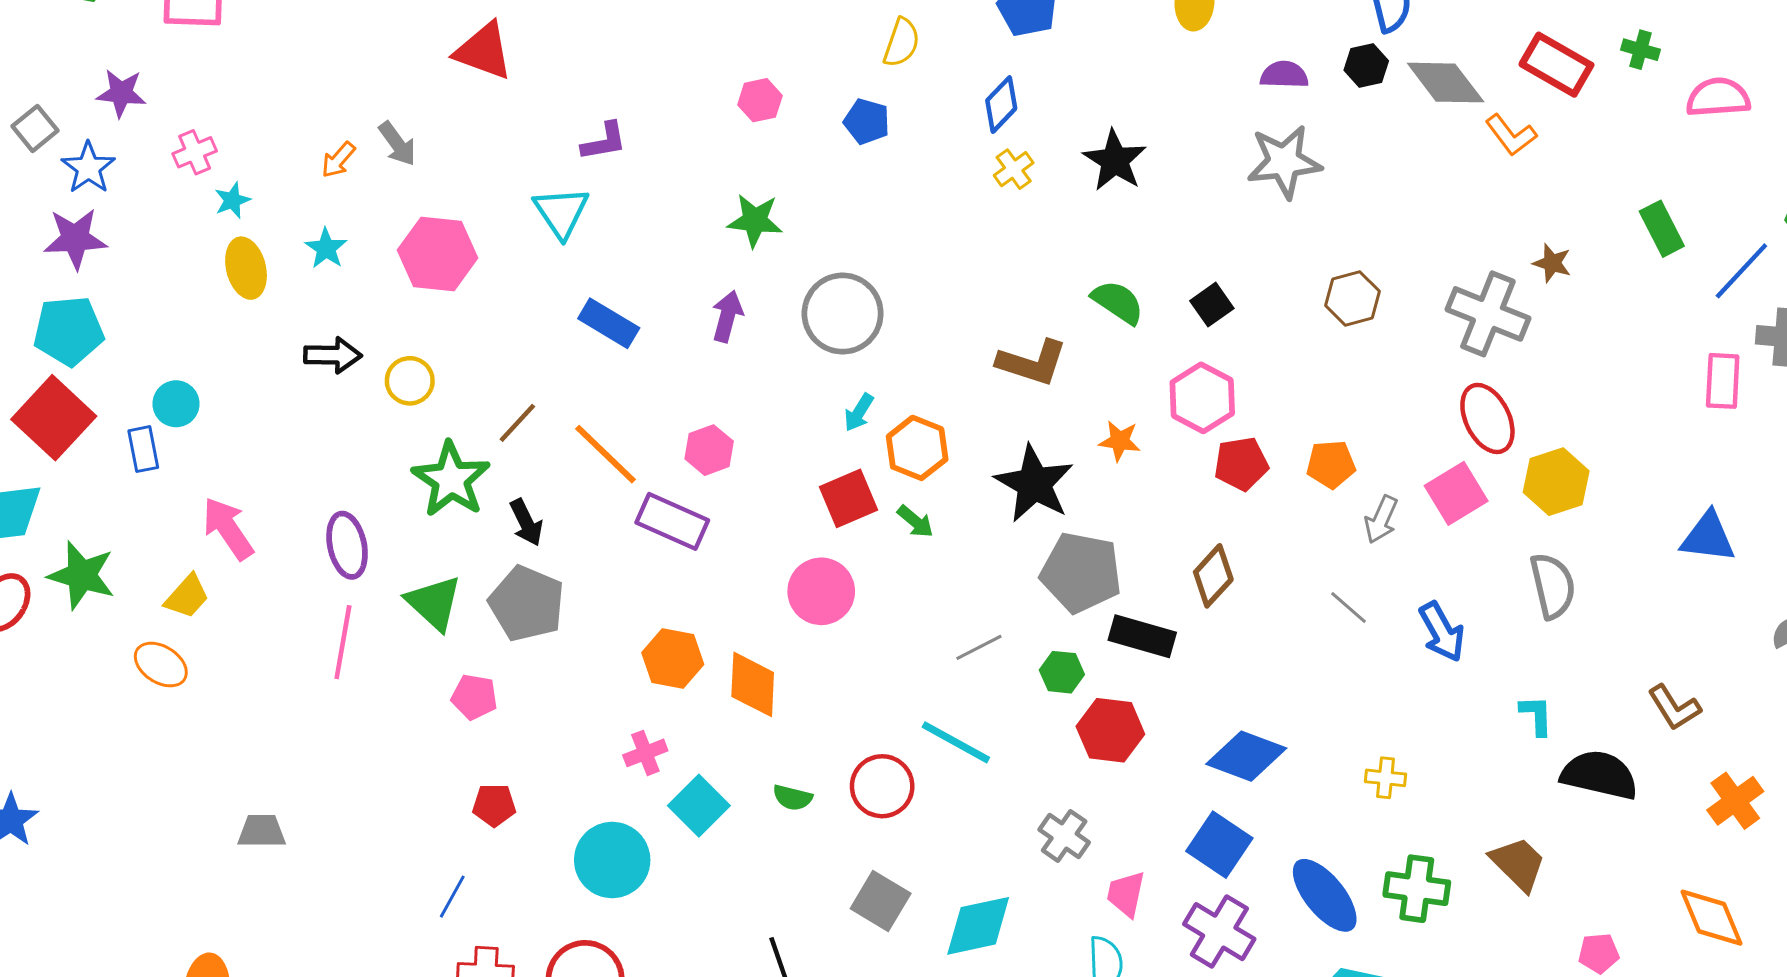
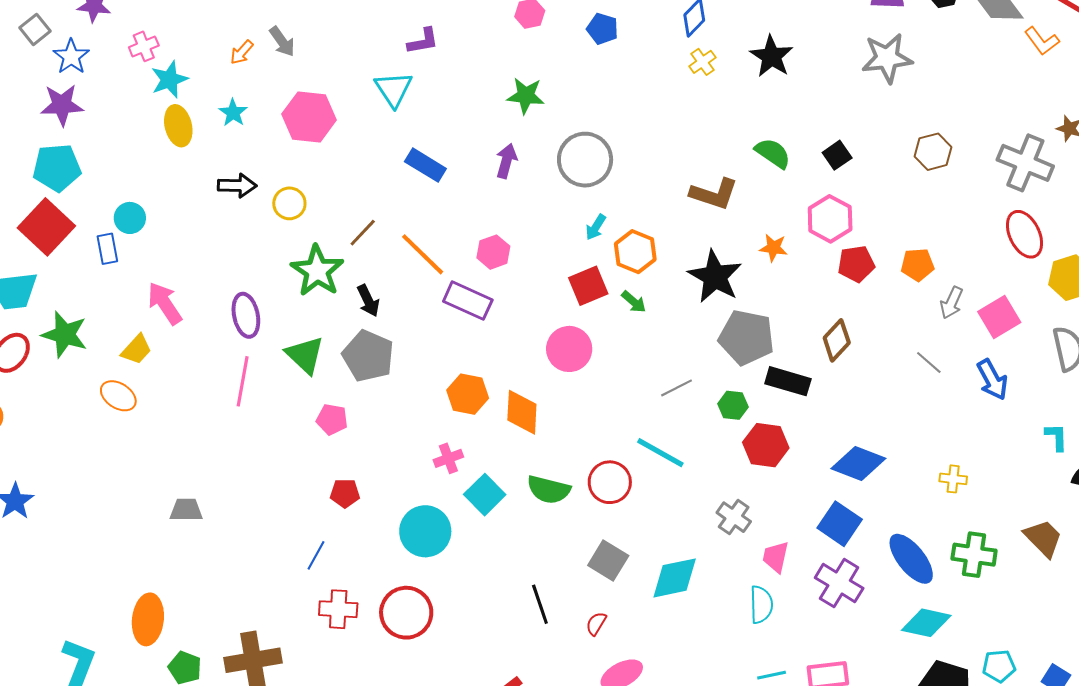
cyan star: (232, 200) -> (169, 79), size x1.5
pink square: (1456, 493) -> (999, 317), moved
green semicircle: (793, 798) -> (549, 490), size x1.6

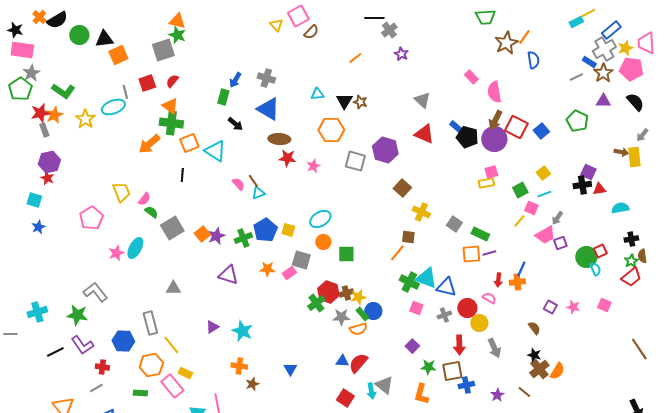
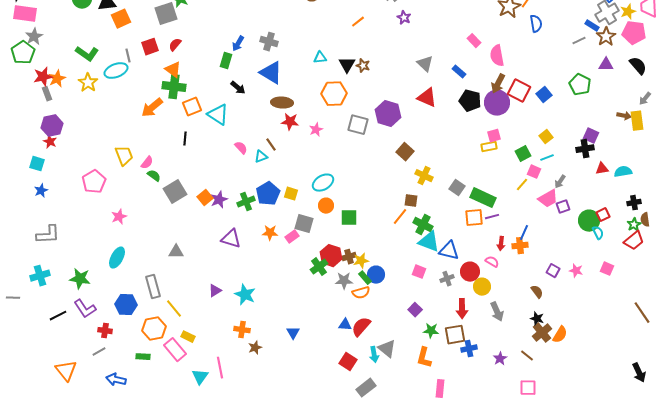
green L-shape: (63, 91) -> (87, 54), moved
blue rectangle: (456, 127) -> (459, 72), moved
brown line: (253, 181) -> (271, 145), moved
red triangle: (599, 189) -> (602, 169), moved
green rectangle: (480, 234) -> (483, 198), size x1.4
cyan ellipse: (135, 248) -> (117, 258), moved
green cross: (409, 282) -> (423, 225), moved
gray L-shape: (95, 292) -> (48, 235), moved, turned 125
○ ○ ○
• Directions for this task: Leave out the images and write out the listing above exactly.

• Task solution:
cyan star: (232, 200) -> (169, 79), size x1.5
pink square: (1456, 493) -> (999, 317), moved
green semicircle: (793, 798) -> (549, 490), size x1.6

green L-shape: (63, 91) -> (87, 54), moved
blue rectangle: (456, 127) -> (459, 72), moved
brown line: (253, 181) -> (271, 145), moved
red triangle: (599, 189) -> (602, 169), moved
green rectangle: (480, 234) -> (483, 198), size x1.4
cyan ellipse: (135, 248) -> (117, 258), moved
green cross: (409, 282) -> (423, 225), moved
gray L-shape: (95, 292) -> (48, 235), moved, turned 125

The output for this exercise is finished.